Scene images with change listings:
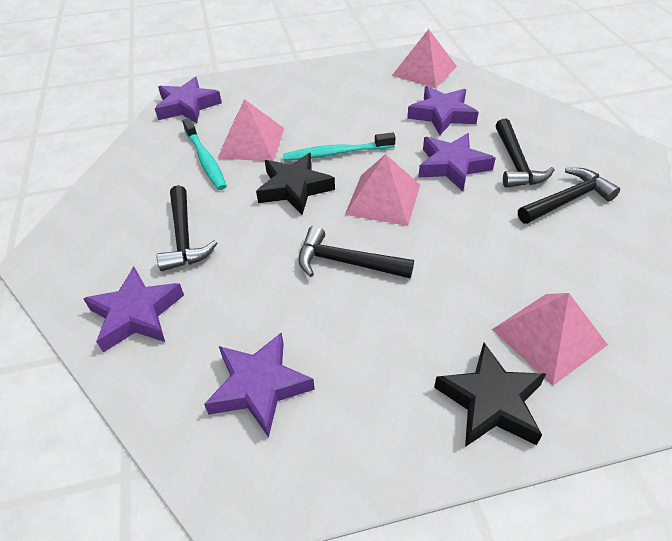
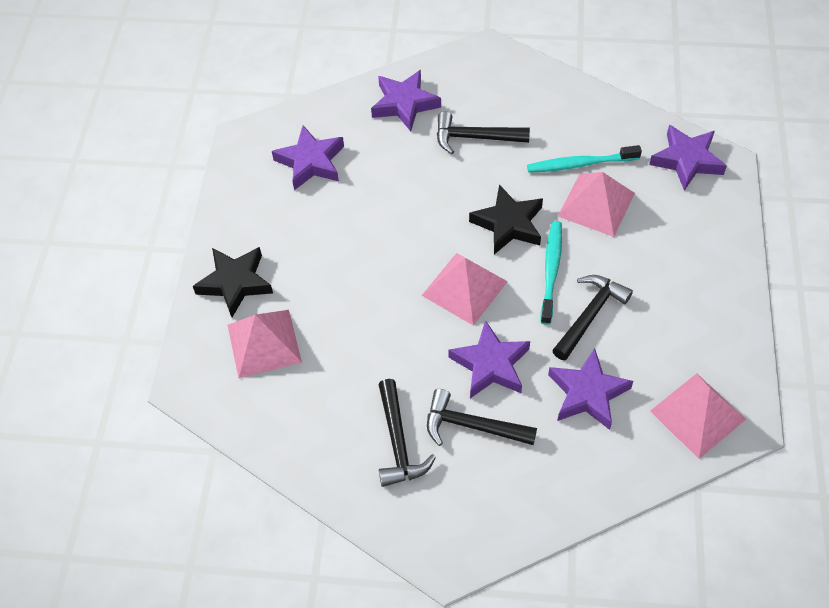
camera: 110 degrees right, 10 degrees up
(346, 262) = (397, 238): black hammer -> black hammer (589, 315)

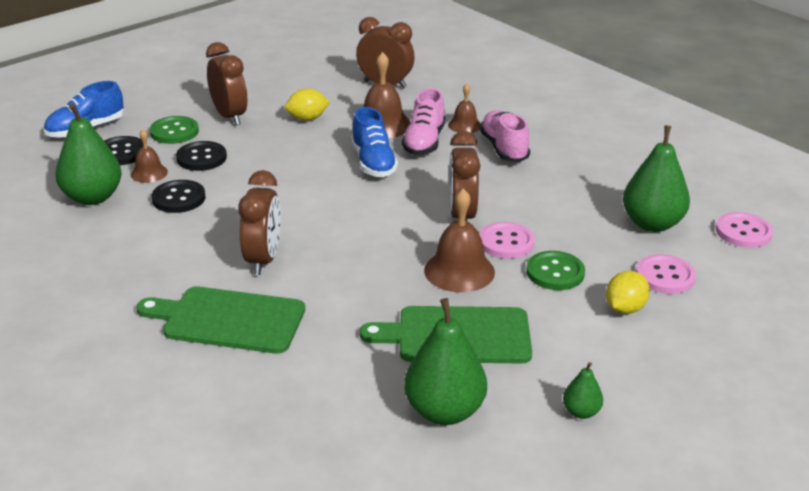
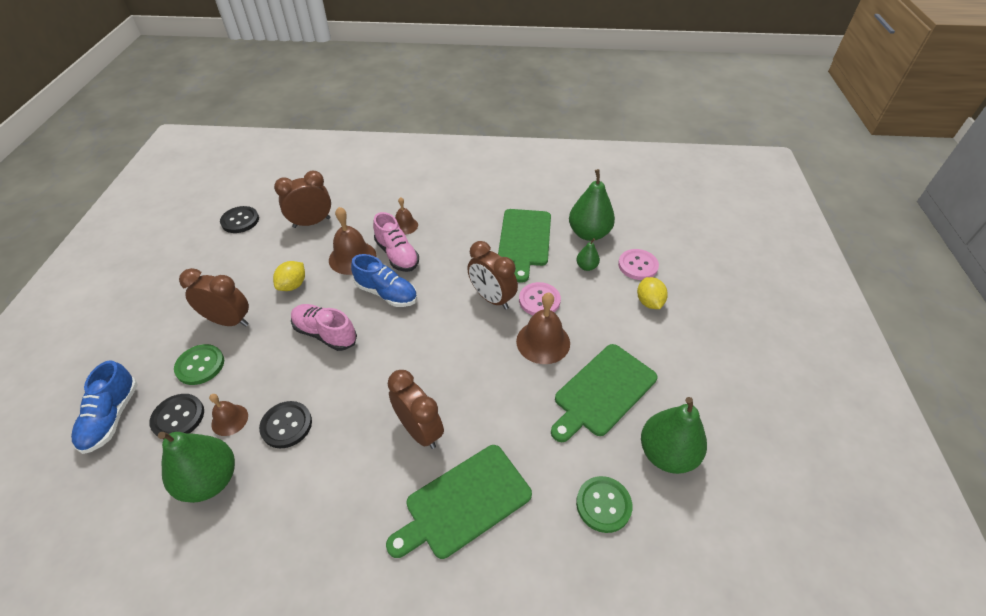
camera: 45 degrees left, 15 degrees up
(201, 158) = (256, 374): black button -> black button (240, 221)
(504, 148) = (450, 229): pink shoe -> pink shoe (325, 334)
(555, 272) = (589, 303): green button -> green button (603, 505)
(569, 193) = (525, 240): none -> green cutting board
(581, 412) = (719, 391): green pear -> green pear (586, 266)
(743, 232) = (632, 210): pink button -> none

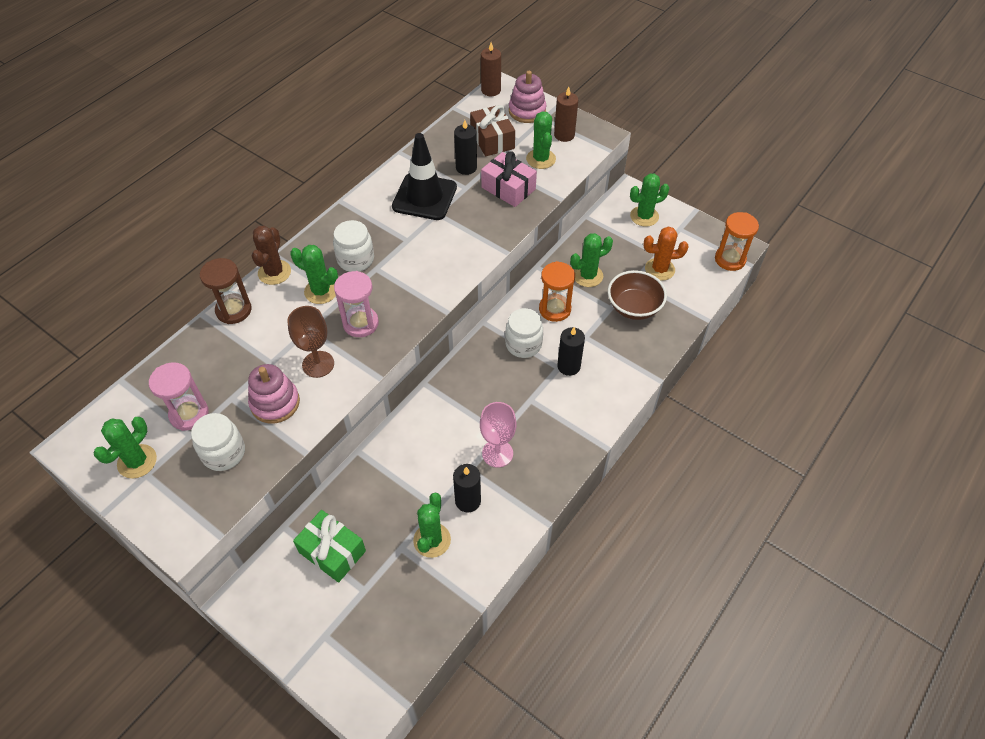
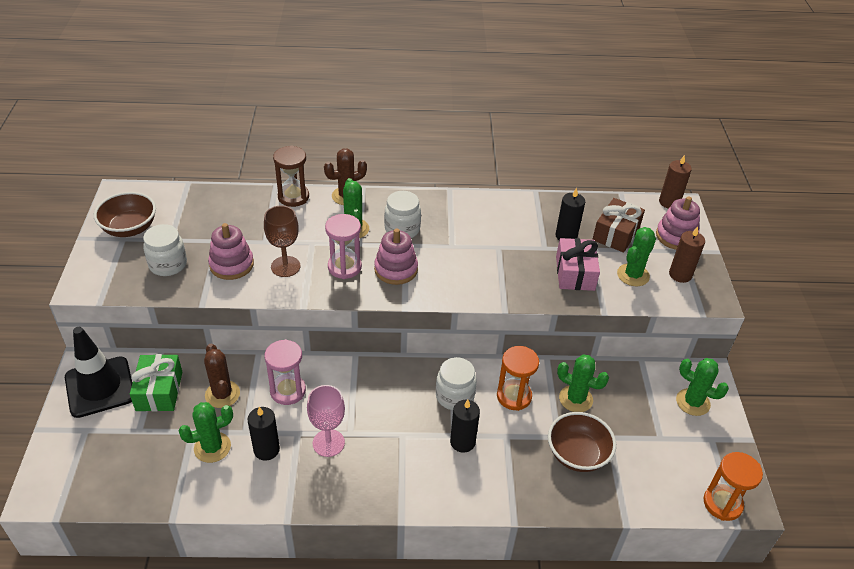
camera: 50 degrees right, 10 degrees down
(137, 461) = (130, 228): green cactus -> brown bowl
(189, 414) = (187, 229): pink hourglass -> pink hourglass (288, 391)
(380, 503) = (222, 394): none -> brown cactus
(398, 291) = (396, 269): none -> pink stacking toy
(424, 197) = (506, 230): black traffic cone -> black traffic cone (100, 387)
(659, 269) = (643, 450): orange cactus -> none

Task objective: Each line from the one that includes "(189, 414) = (187, 229): pink" down to the close of the records above is to be given again exactly, and no other line is to appear.

Expected output:
(189, 414) = (187, 229): pink hourglass -> pink hourglass (288, 391)
(380, 503) = (222, 394): none -> brown cactus
(398, 291) = (396, 269): none -> pink stacking toy
(424, 197) = (506, 230): black traffic cone -> black traffic cone (100, 387)
(659, 269) = (643, 450): orange cactus -> none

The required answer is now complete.